### Requirement
Take the lines below between the one holding "(602, 326) = (249, 202): black" and the one holding "(592, 493) = (500, 393): black", inclusive, and copy them exactly. Add nothing.

=== The data ===

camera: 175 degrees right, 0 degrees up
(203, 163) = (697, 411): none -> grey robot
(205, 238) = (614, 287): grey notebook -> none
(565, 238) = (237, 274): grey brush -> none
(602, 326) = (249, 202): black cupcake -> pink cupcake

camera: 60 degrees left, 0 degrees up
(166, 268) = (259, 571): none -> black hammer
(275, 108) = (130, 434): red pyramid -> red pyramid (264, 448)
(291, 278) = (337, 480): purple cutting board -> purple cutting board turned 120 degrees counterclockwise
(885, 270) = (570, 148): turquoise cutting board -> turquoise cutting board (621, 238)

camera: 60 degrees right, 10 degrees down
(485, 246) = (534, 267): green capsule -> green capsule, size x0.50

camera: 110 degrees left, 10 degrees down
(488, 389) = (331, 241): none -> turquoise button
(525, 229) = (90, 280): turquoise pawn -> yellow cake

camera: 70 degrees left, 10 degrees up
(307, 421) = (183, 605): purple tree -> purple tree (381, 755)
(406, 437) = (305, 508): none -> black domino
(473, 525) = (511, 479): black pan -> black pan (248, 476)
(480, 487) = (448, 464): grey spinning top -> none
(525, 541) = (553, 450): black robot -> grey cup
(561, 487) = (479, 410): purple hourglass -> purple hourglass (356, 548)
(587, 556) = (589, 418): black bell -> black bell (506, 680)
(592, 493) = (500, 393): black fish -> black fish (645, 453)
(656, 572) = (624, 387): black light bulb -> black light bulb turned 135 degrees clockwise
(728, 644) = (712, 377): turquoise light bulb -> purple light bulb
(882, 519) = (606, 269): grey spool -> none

===

### Answer to this problem
(602, 326) = (249, 202): black cupcake -> pink cupcake

camera: 60 degrees left, 0 degrees up
(166, 268) = (259, 571): none -> black hammer
(275, 108) = (130, 434): red pyramid -> red pyramid (264, 448)
(291, 278) = (337, 480): purple cutting board -> purple cutting board turned 120 degrees counterclockwise
(885, 270) = (570, 148): turquoise cutting board -> turquoise cutting board (621, 238)

camera: 60 degrees right, 10 degrees down
(485, 246) = (534, 267): green capsule -> green capsule, size x0.50

camera: 110 degrees left, 10 degrees down
(488, 389) = (331, 241): none -> turquoise button
(525, 229) = (90, 280): turquoise pawn -> yellow cake

camera: 70 degrees left, 10 degrees up
(307, 421) = (183, 605): purple tree -> purple tree (381, 755)
(406, 437) = (305, 508): none -> black domino
(473, 525) = (511, 479): black pan -> black pan (248, 476)
(480, 487) = (448, 464): grey spinning top -> none
(525, 541) = (553, 450): black robot -> grey cup
(561, 487) = (479, 410): purple hourglass -> purple hourglass (356, 548)
(587, 556) = (589, 418): black bell -> black bell (506, 680)
(592, 493) = (500, 393): black fish -> black fish (645, 453)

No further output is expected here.